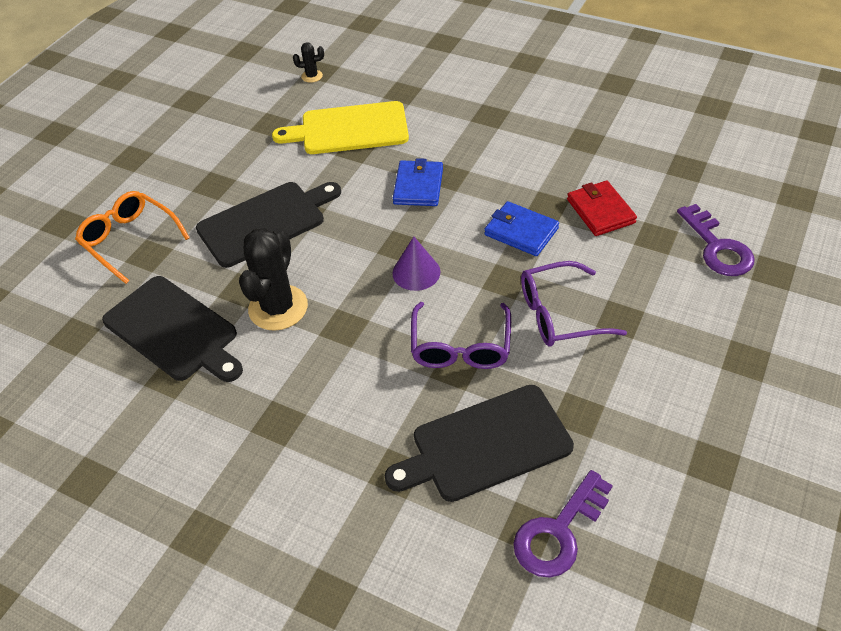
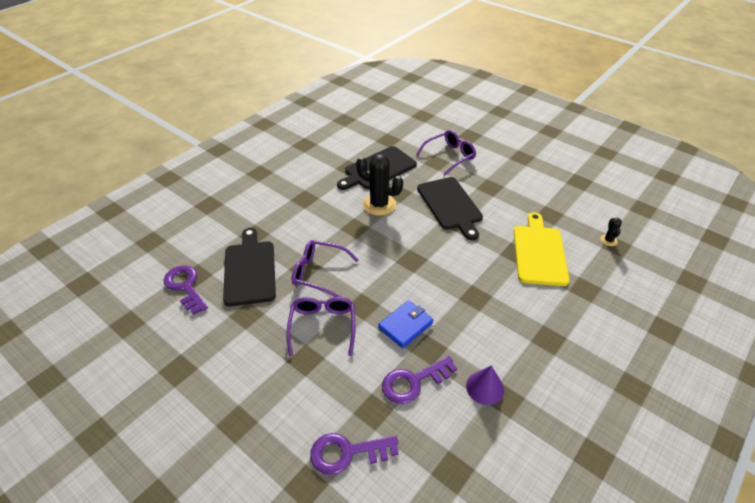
camera: 100 degrees right, 5 degrees down
(130, 240) = (449, 156): orange glasses -> purple glasses
(416, 272) = (385, 264): purple cone -> purple cone (485, 387)
(418, 186) = (468, 279): blue wallet -> none
(600, 211) = (413, 382): red wallet -> purple key

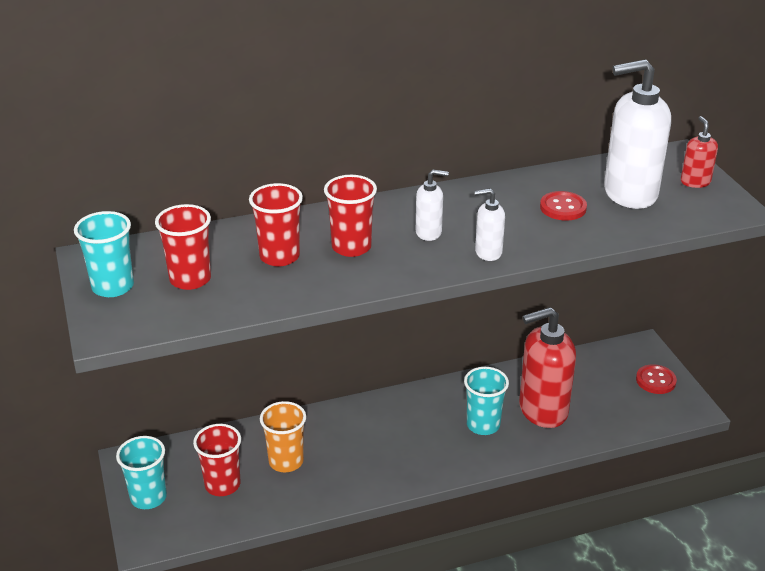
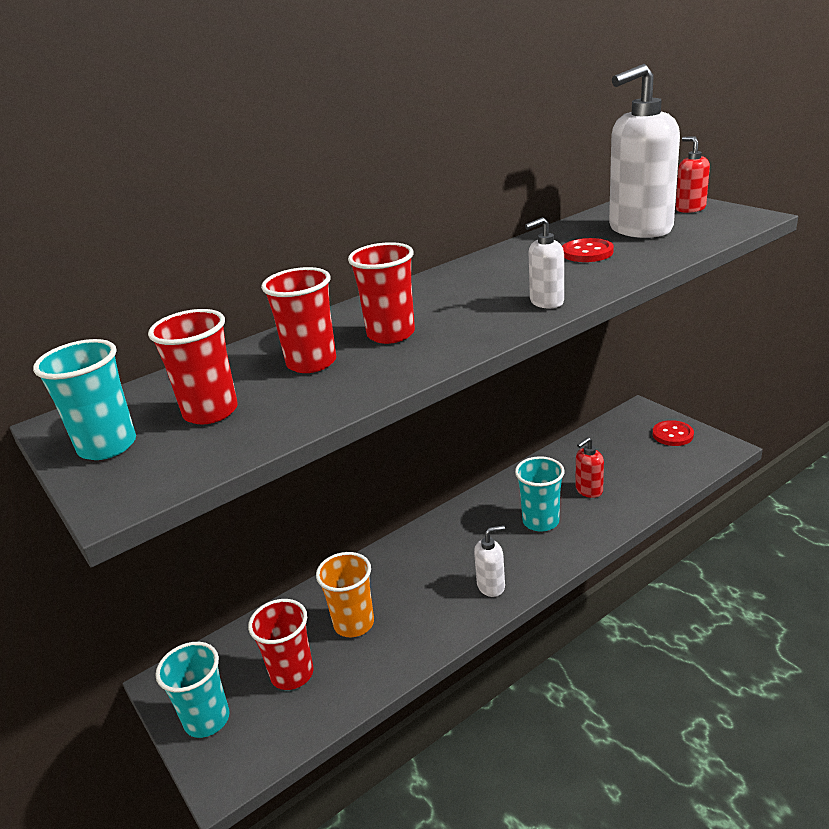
camera: 15 degrees left, 5 degrees down
(429, 232) = (467, 302): white soap dispenser -> white soap dispenser (491, 586)
(542, 410) = (588, 490): red soap dispenser -> red soap dispenser, size x0.48

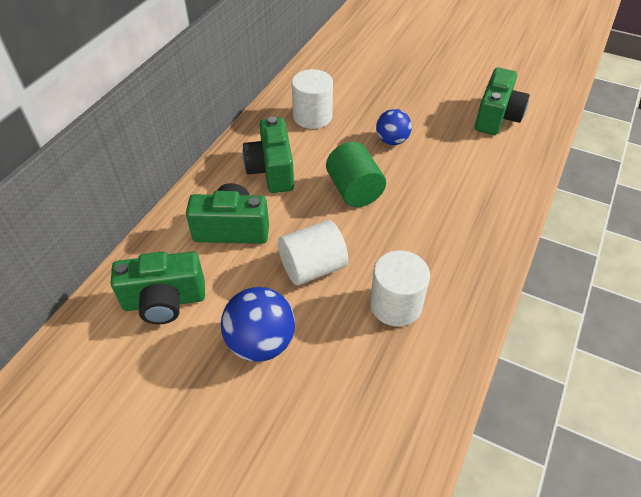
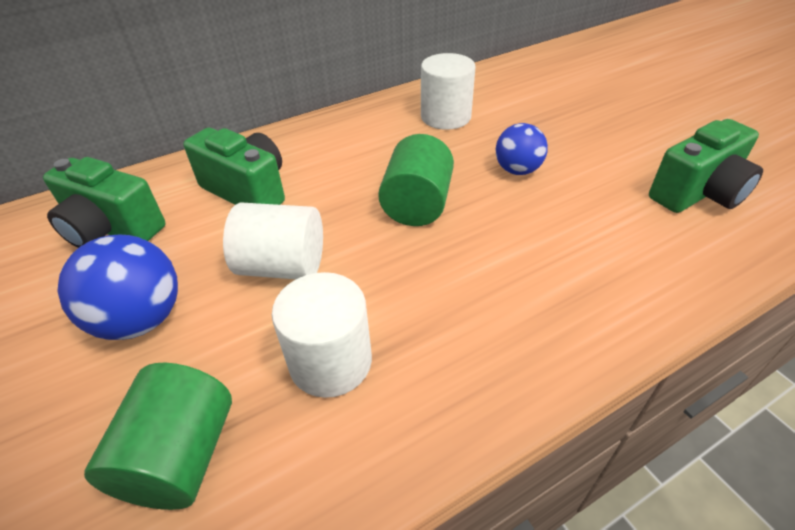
camera: 35 degrees right, 5 degrees down
(272, 170) = (348, 151): green camera -> none
(369, 391) = (181, 456): none -> green cylinder

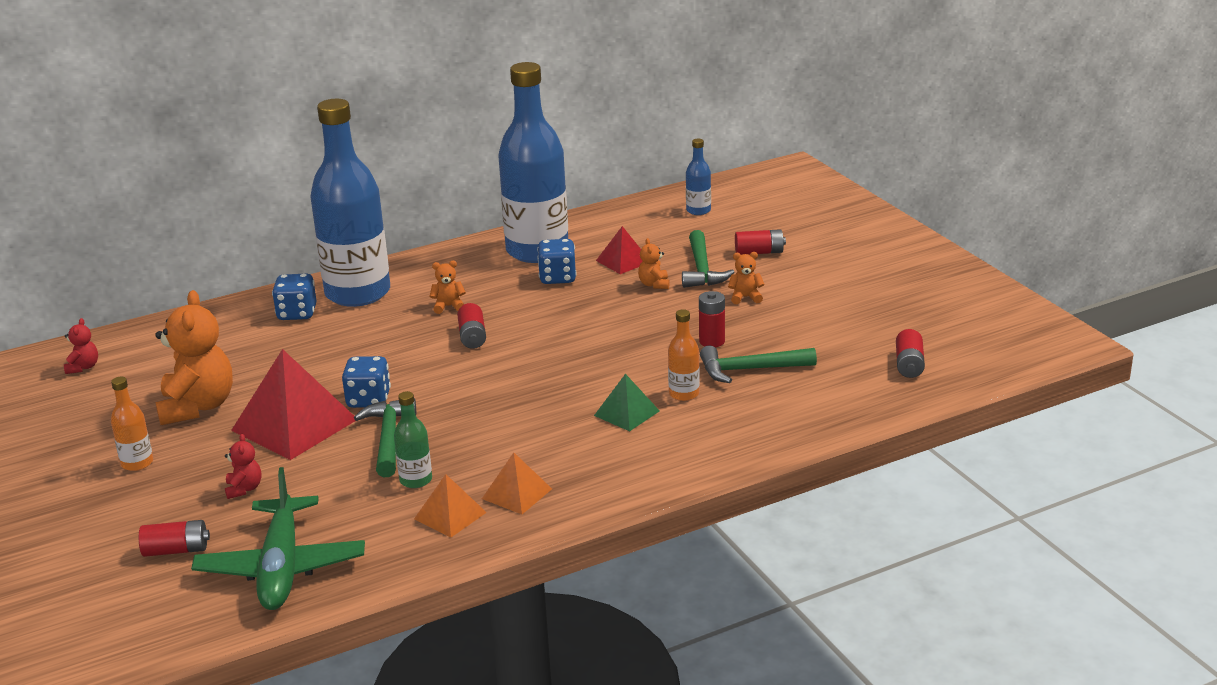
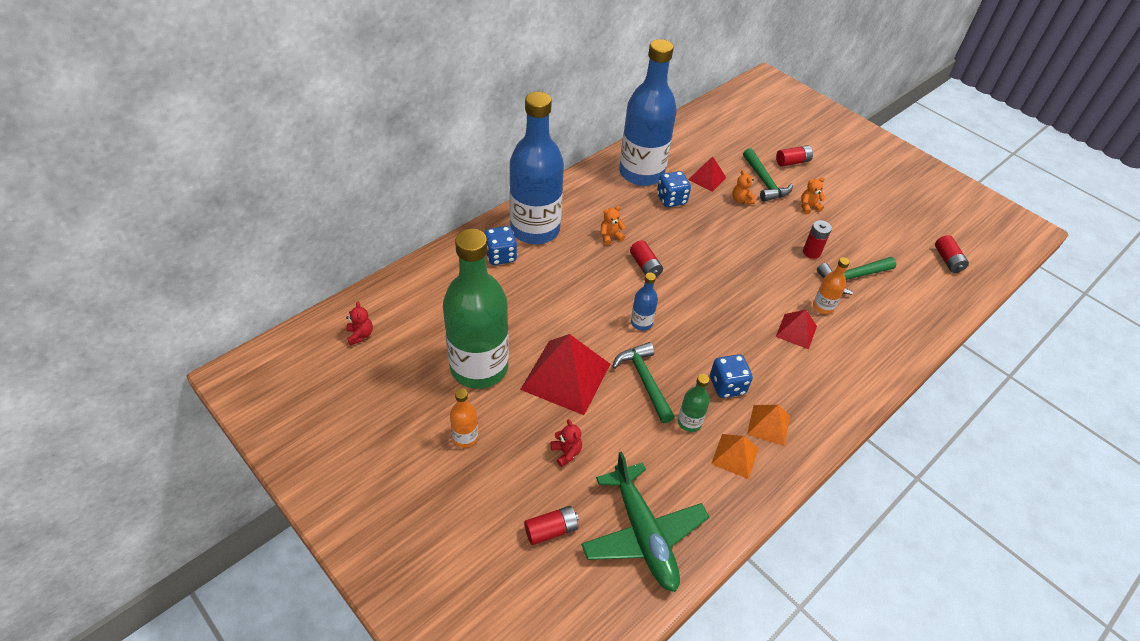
camera: 20 degrees left, 20 degrees up
(197, 407) = (479, 367): orange teddy bear -> green bottle
(368, 400) = (606, 342): blue dice -> blue dice (727, 386)
(626, 413) = (796, 331): green pyramid -> red pyramid
(698, 210) = (729, 124): blue bottle -> blue bottle (641, 323)

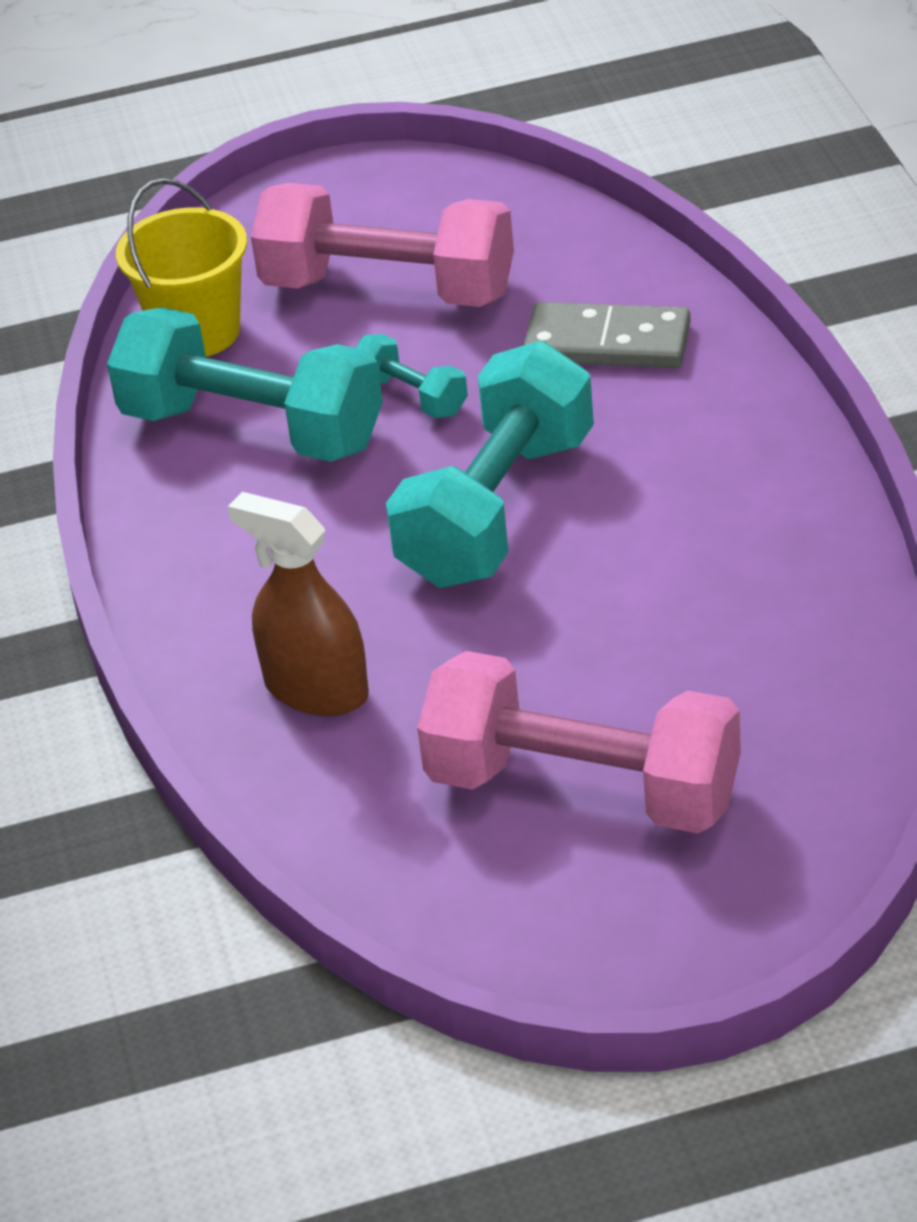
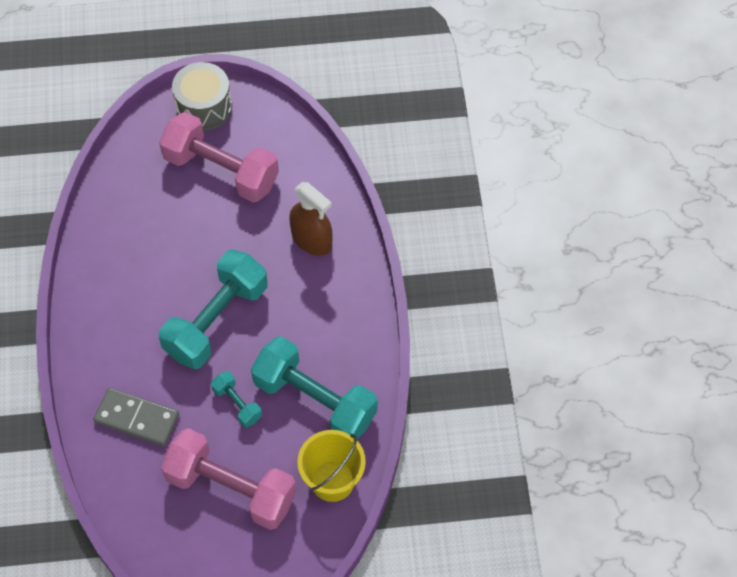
camera: 175 degrees left, 20 degrees up
(683, 927) = (204, 107): none -> grey drum

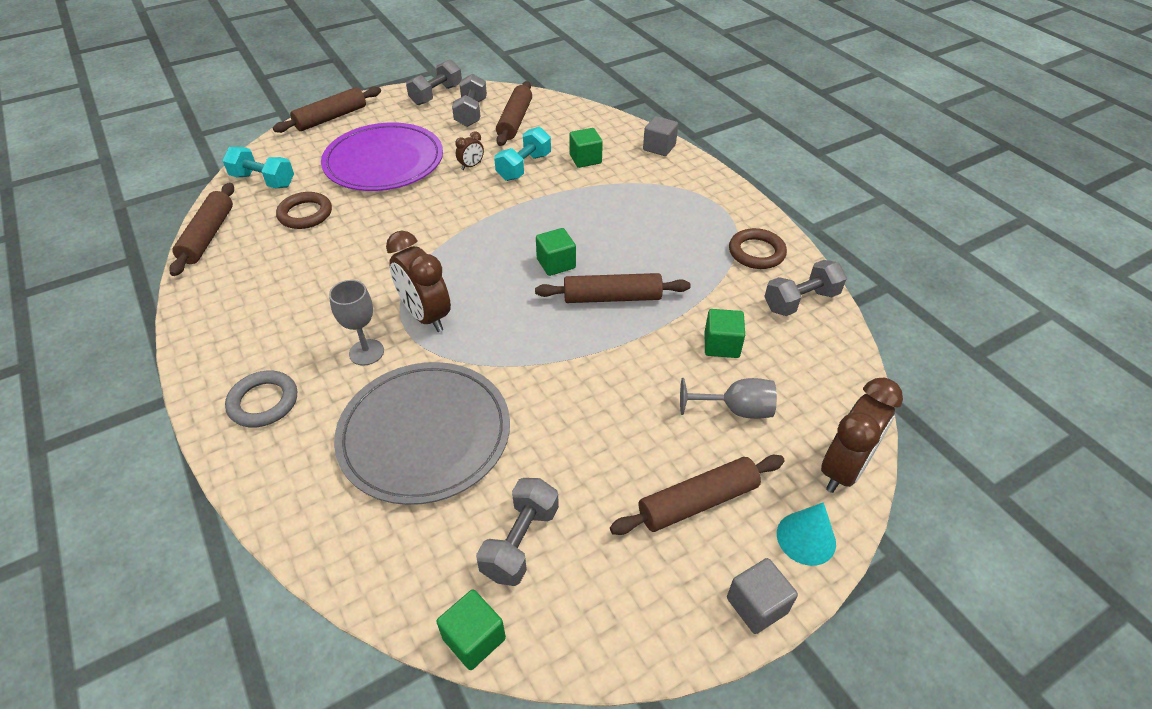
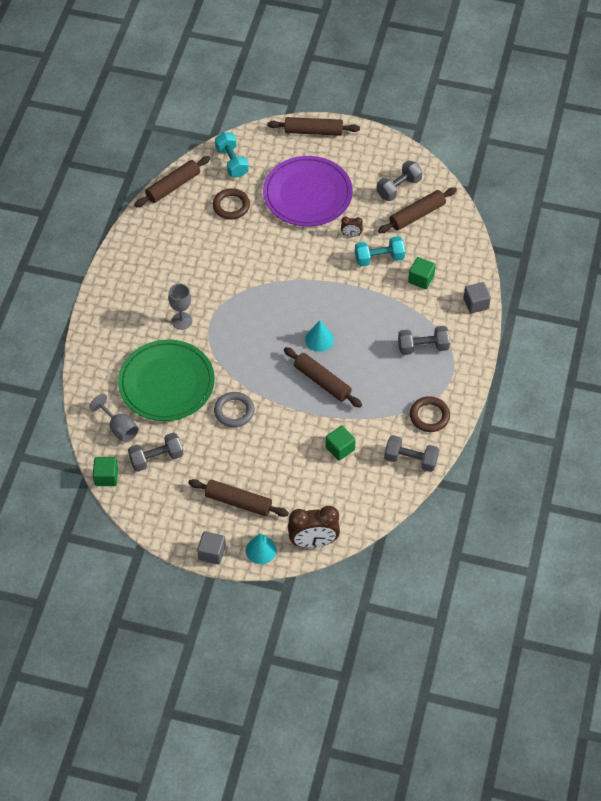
camera: 45 degrees right, 10 degrees up
(263, 402) = (119, 313): grey ring -> grey ring (234, 411)
(425, 434) = (166, 383): grey plate -> green plate
(426, 316) = (226, 321): brown clock -> none
(436, 95) = (395, 154): grey dumbbell -> grey dumbbell (423, 347)
(556, 263) = (319, 339): green cube -> turquoise cone
(736, 410) = (304, 481): grey goblet -> grey goblet (119, 428)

********************

> _Prompt_:
Please copy every line of the material that contains the word "down".

> _Response area_:
camera: 100 degrees right, 5 degrees down
camera: 15 degrees left, 5 degrees down
camera: 35 degrees right, 5 degrees down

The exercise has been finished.